Material provided -
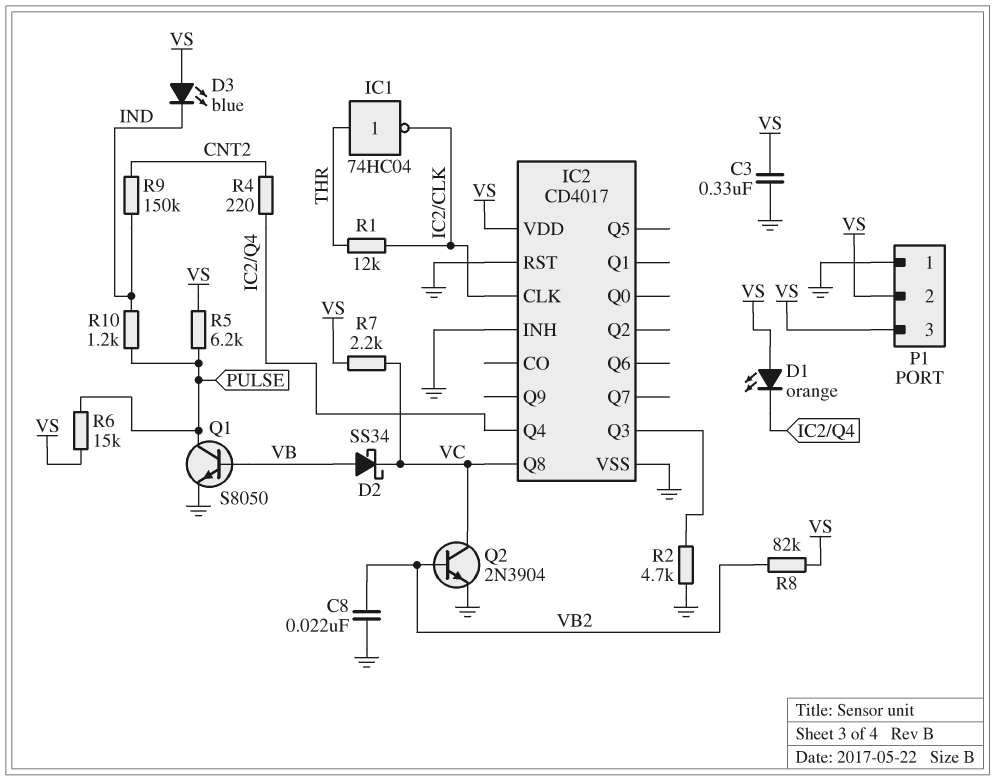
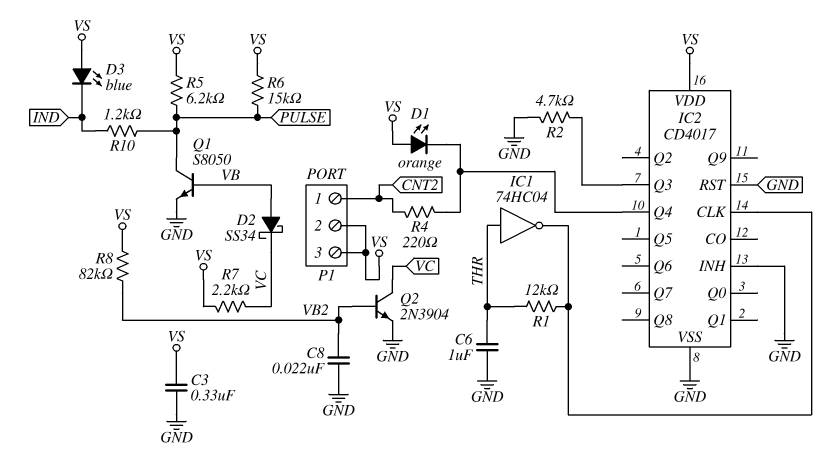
C6: none -> 1uF (GND, THR)
IC2 pin Q8: VC -> none
P1 pin 1: GND -> CNT2
R9: 150k (CNT2, IND) -> none

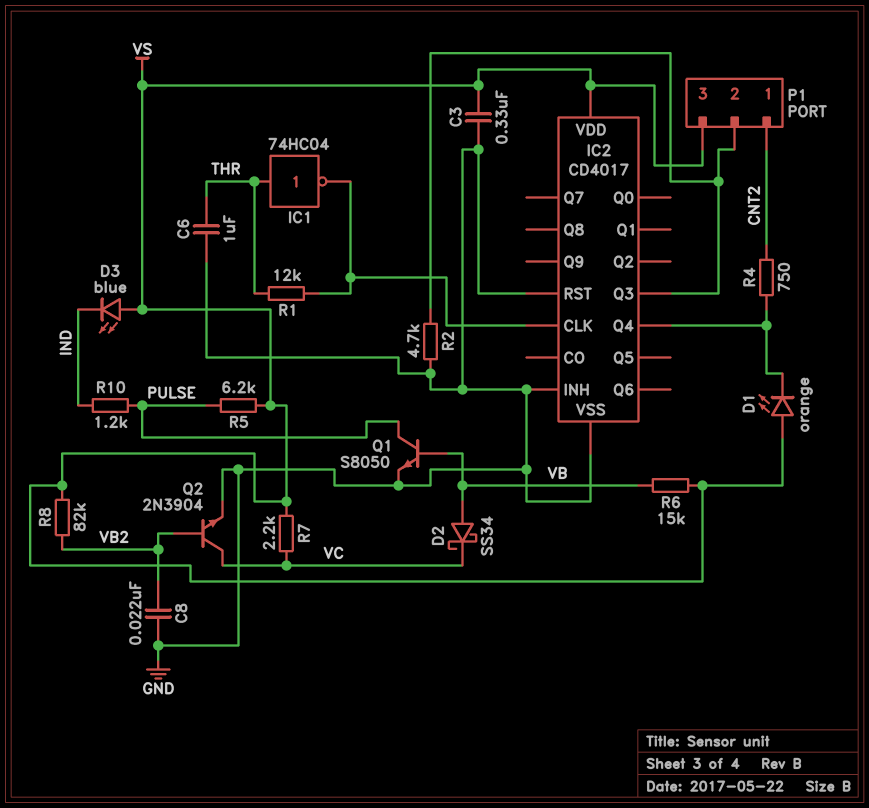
P1 pin 2: VS -> IC2/Q3
R4: 220 (CNT2, IC2/Q4) -> 750 (CNT2, IC2/Q4)
R6: 15k (PULSE, VS) -> 15k (VB, VS)

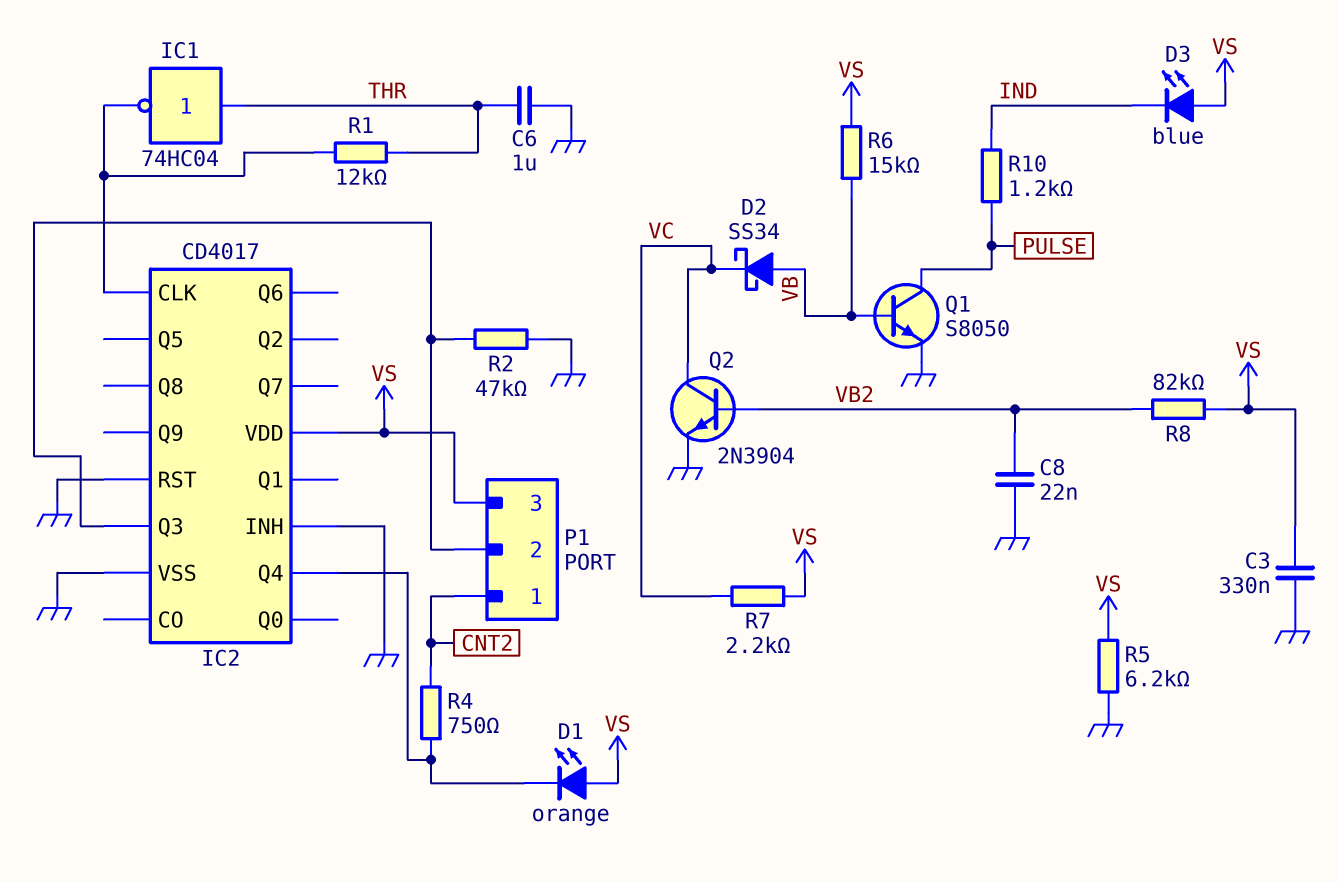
R2: 4.7k (GND, IC2/Q3) -> 47k (GND, IC2/Q3)
R5: 6.2k (PULSE, VS) -> 6.2k (GND, VS)

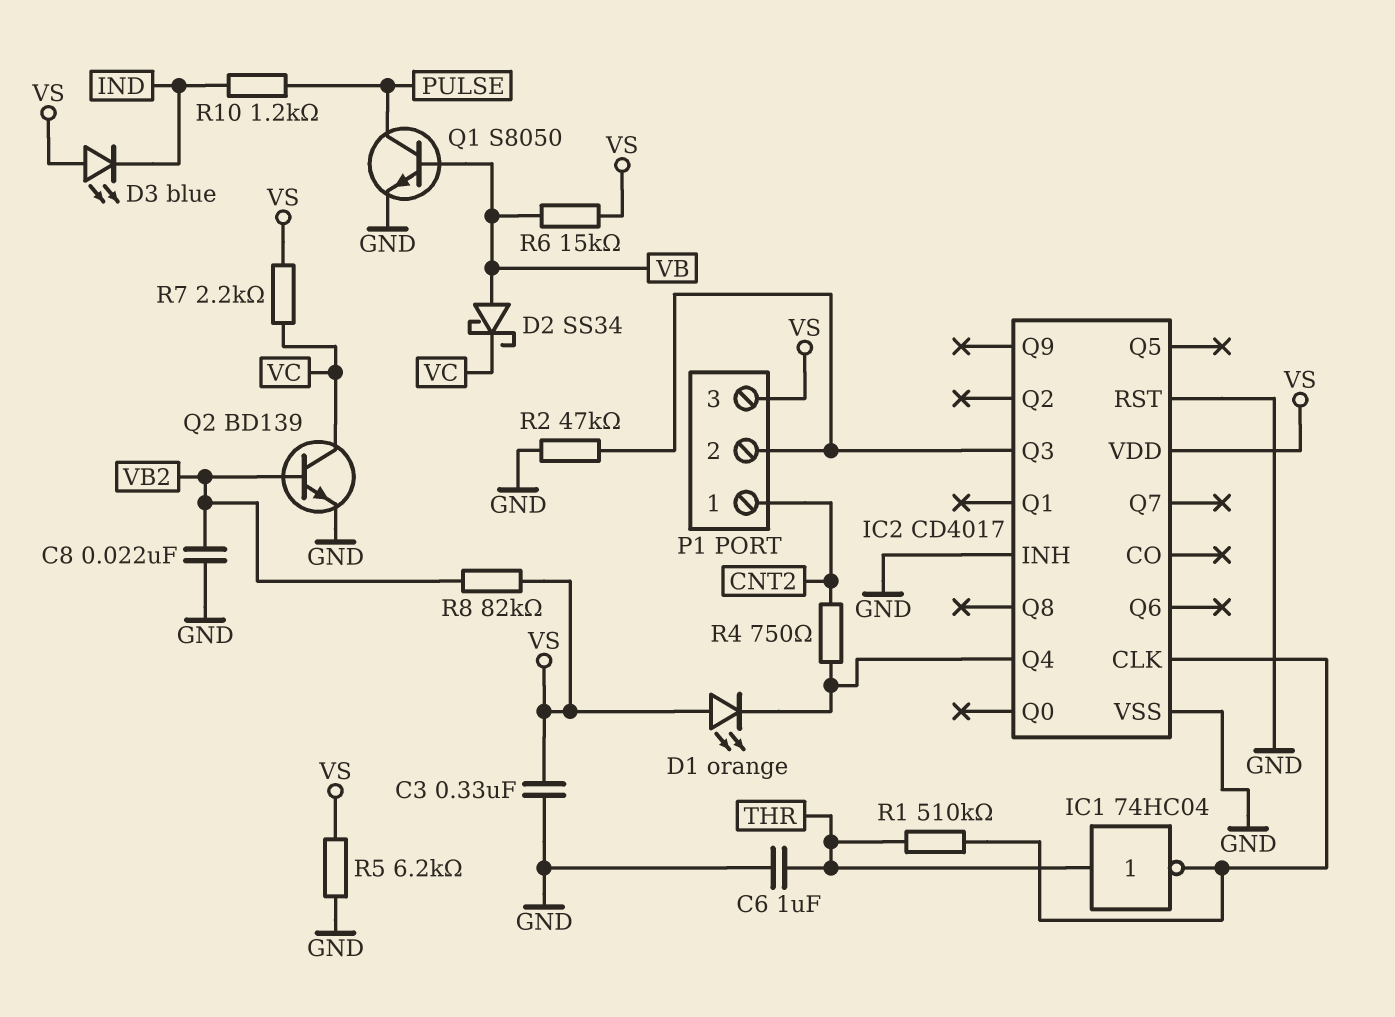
Q2: NPN 2N3904 (B VB2, C VC, E GND) -> NPN BD139 (B VB2, C VC, E GND)
R1: 12k (IC2/CLK, THR) -> 510k (IC2/CLK, THR)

Exercise -
Copy out the listing above in full and leave out its pictures.

Written reply -
C6: none -> 1uF (GND, THR)
IC2 pin Q8: VC -> none
P1 pin 1: GND -> CNT2
R9: 150k (CNT2, IND) -> none

P1 pin 2: VS -> IC2/Q3
R4: 220 (CNT2, IC2/Q4) -> 750 (CNT2, IC2/Q4)
R6: 15k (PULSE, VS) -> 15k (VB, VS)

R2: 4.7k (GND, IC2/Q3) -> 47k (GND, IC2/Q3)
R5: 6.2k (PULSE, VS) -> 6.2k (GND, VS)

Q2: NPN 2N3904 (B VB2, C VC, E GND) -> NPN BD139 (B VB2, C VC, E GND)
R1: 12k (IC2/CLK, THR) -> 510k (IC2/CLK, THR)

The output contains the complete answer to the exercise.